TASK REQUIREMENTS
Search the data below, and report every line in which "plate" occurs.

(DATASET CONTENT begins)

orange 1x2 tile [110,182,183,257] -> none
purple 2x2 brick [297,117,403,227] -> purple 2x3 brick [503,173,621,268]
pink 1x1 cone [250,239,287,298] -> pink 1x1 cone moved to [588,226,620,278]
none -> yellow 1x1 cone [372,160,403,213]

(DATASET CONTENT ends)
(DATASET CONTENT begins)

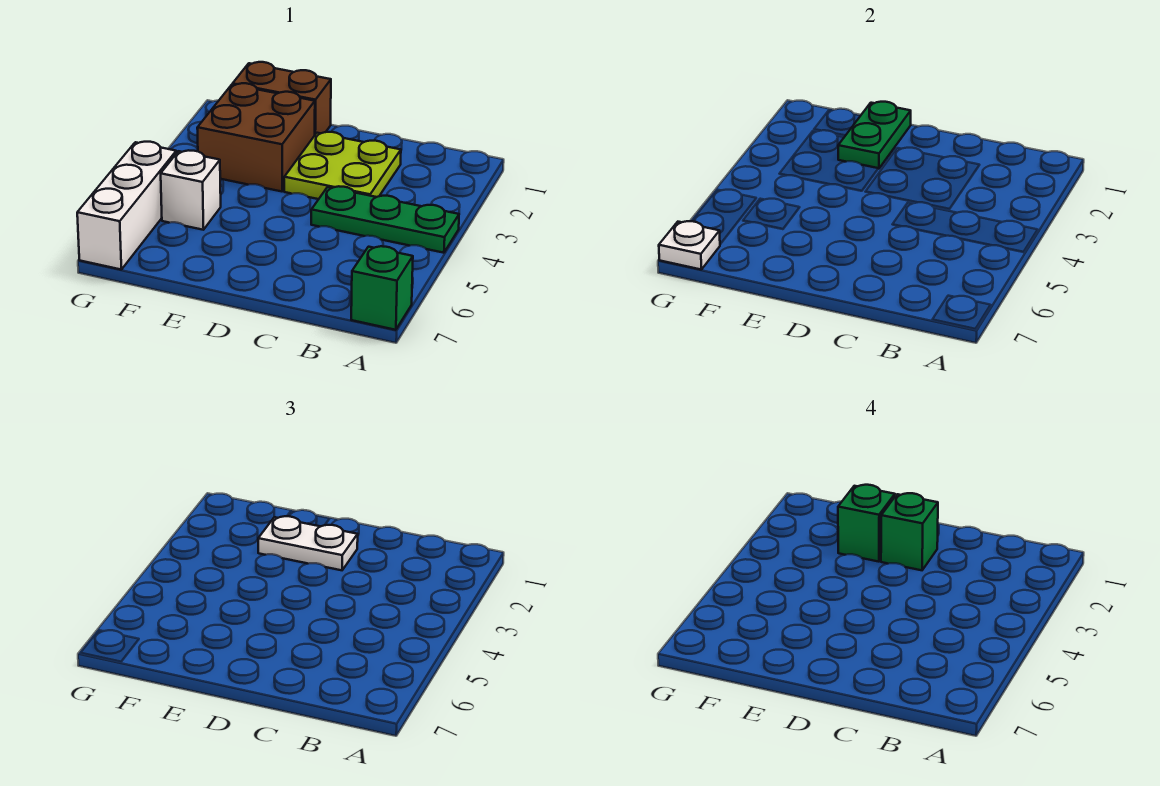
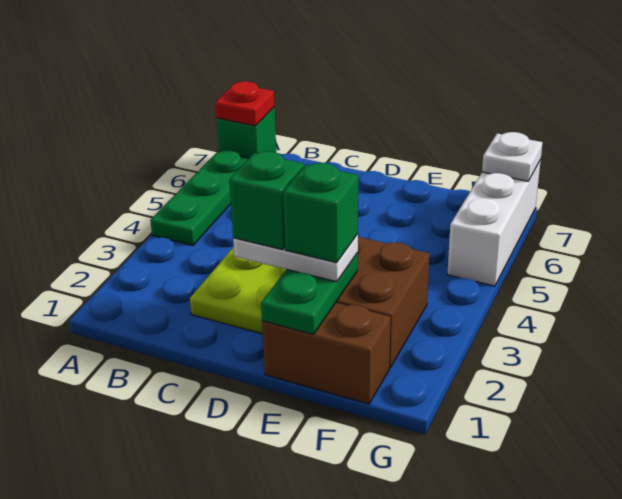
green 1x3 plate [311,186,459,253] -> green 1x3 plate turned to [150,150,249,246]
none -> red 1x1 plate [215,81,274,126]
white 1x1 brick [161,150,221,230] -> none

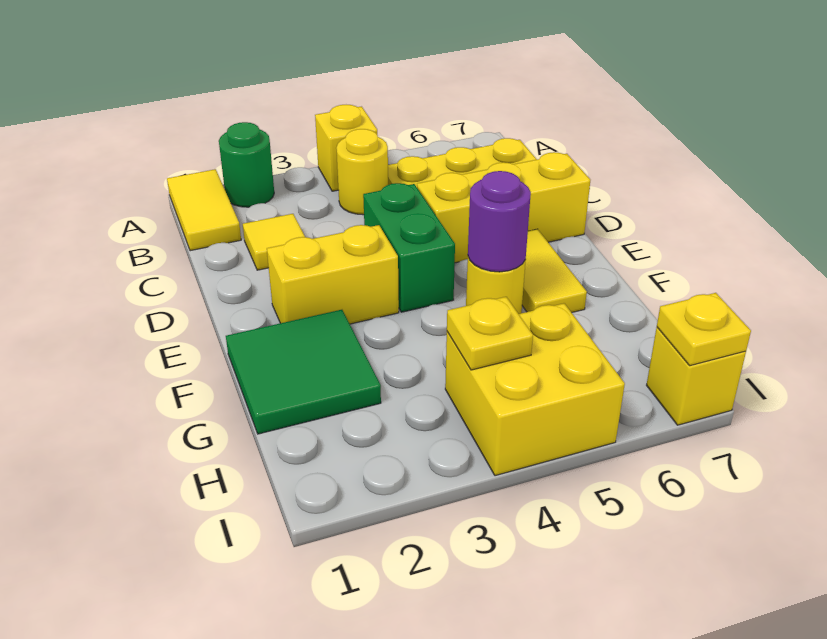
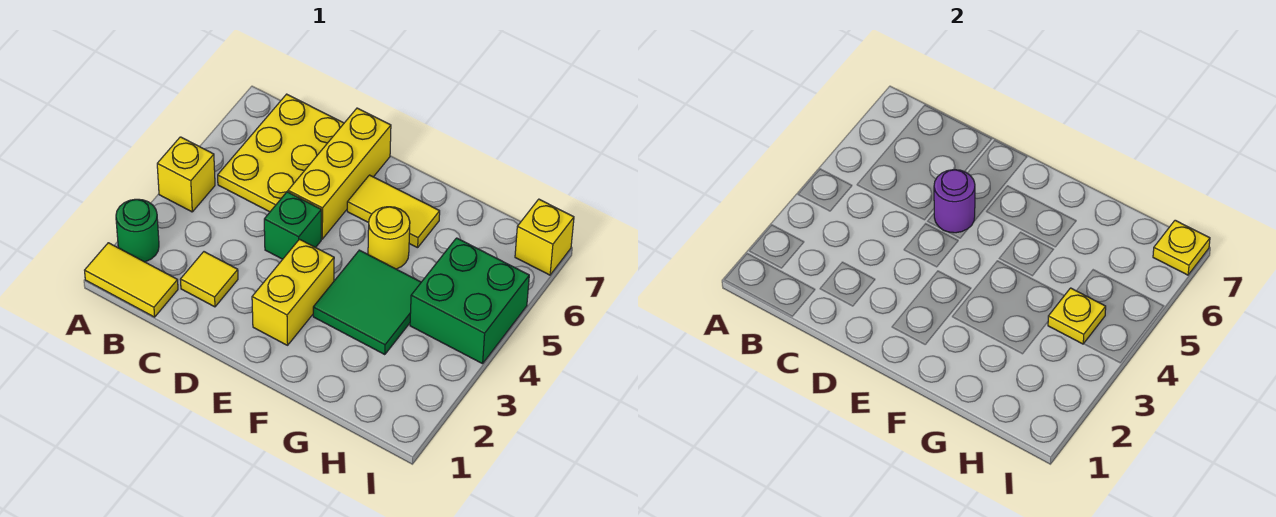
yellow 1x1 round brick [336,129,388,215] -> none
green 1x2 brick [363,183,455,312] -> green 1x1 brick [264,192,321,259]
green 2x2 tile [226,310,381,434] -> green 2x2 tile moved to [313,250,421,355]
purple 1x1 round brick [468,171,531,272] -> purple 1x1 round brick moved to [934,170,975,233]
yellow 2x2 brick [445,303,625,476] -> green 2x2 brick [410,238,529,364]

(DATASET CONTENT ends)
(DATASET CONTENT begins)

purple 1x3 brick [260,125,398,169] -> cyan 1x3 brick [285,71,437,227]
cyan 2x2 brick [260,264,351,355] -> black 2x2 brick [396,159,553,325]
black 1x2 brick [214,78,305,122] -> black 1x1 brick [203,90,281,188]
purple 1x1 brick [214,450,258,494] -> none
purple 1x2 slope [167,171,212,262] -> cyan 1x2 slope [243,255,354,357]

(DATASET CONTENT ends)

RESPONSE
green 1x3 plate [311,186,459,253] -> green 1x3 plate turned to [150,150,249,246]
none -> red 1x1 plate [215,81,274,126]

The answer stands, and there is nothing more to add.